───── MATERIAL FOR THE TASK
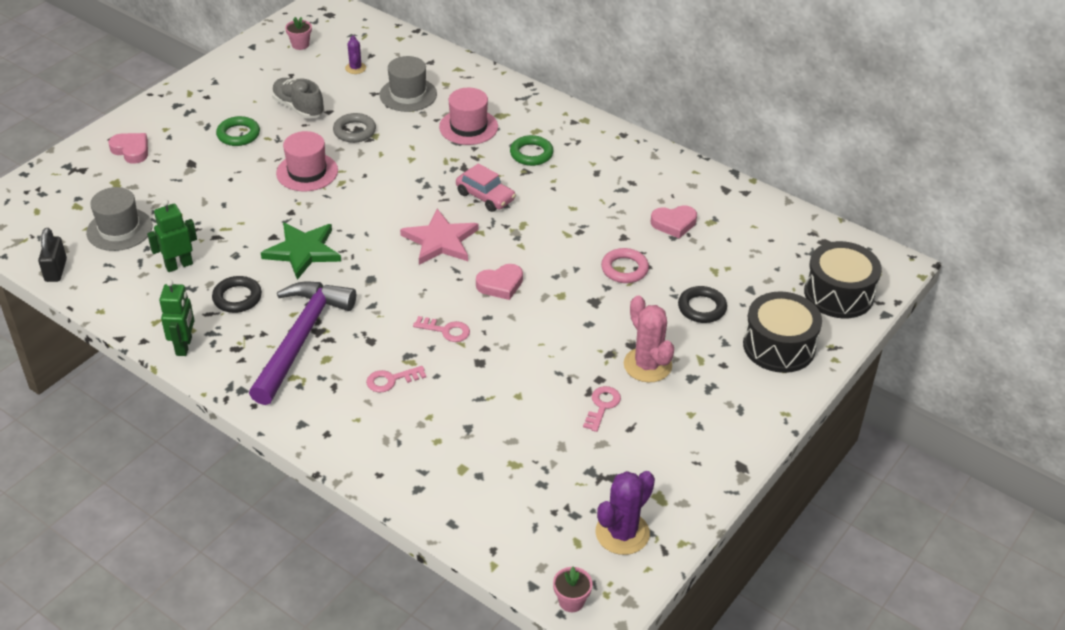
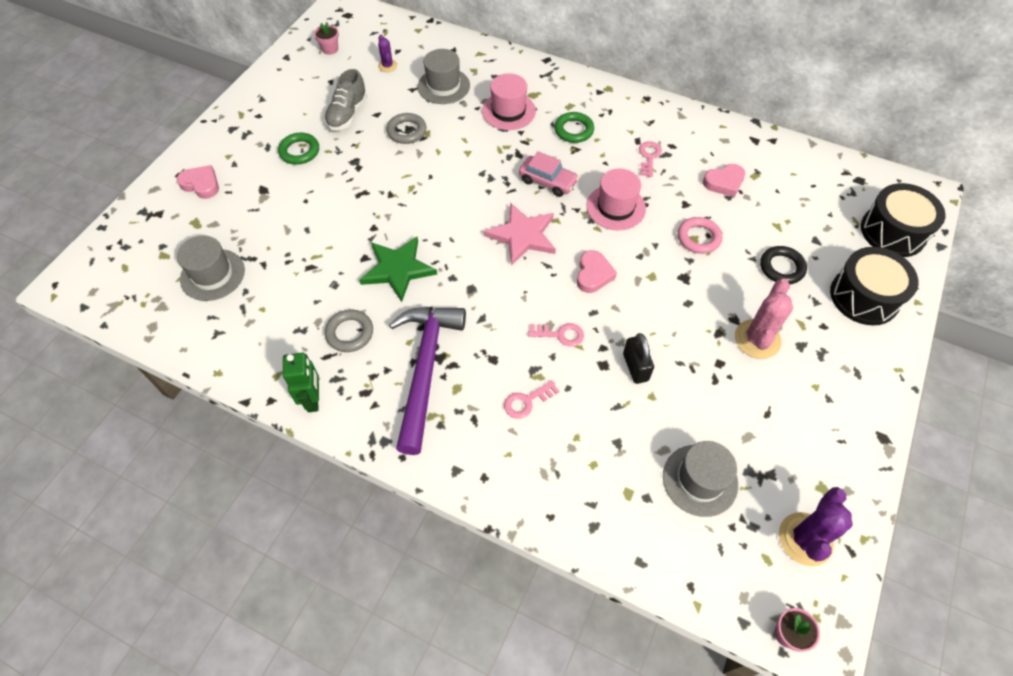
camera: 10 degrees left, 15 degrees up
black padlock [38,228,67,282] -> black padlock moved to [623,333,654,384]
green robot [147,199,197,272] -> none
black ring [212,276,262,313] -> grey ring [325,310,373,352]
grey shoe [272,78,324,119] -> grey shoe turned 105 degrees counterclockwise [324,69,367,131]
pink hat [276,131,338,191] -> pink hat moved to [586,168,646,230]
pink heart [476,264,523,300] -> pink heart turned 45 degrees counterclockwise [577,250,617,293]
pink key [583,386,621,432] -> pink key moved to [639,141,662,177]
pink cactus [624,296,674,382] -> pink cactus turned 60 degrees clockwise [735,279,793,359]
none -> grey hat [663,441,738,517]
──────────
───── MATERIAL FOR THE TASK
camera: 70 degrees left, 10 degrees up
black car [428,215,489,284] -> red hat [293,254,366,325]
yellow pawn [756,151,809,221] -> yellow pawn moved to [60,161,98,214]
──────────
_ACTIVITY:_
Copy every line above that holds the word "black".

_TASK ANSWER:_
black padlock [38,228,67,282] -> black padlock moved to [623,333,654,384]
black ring [212,276,262,313] -> grey ring [325,310,373,352]
black car [428,215,489,284] -> red hat [293,254,366,325]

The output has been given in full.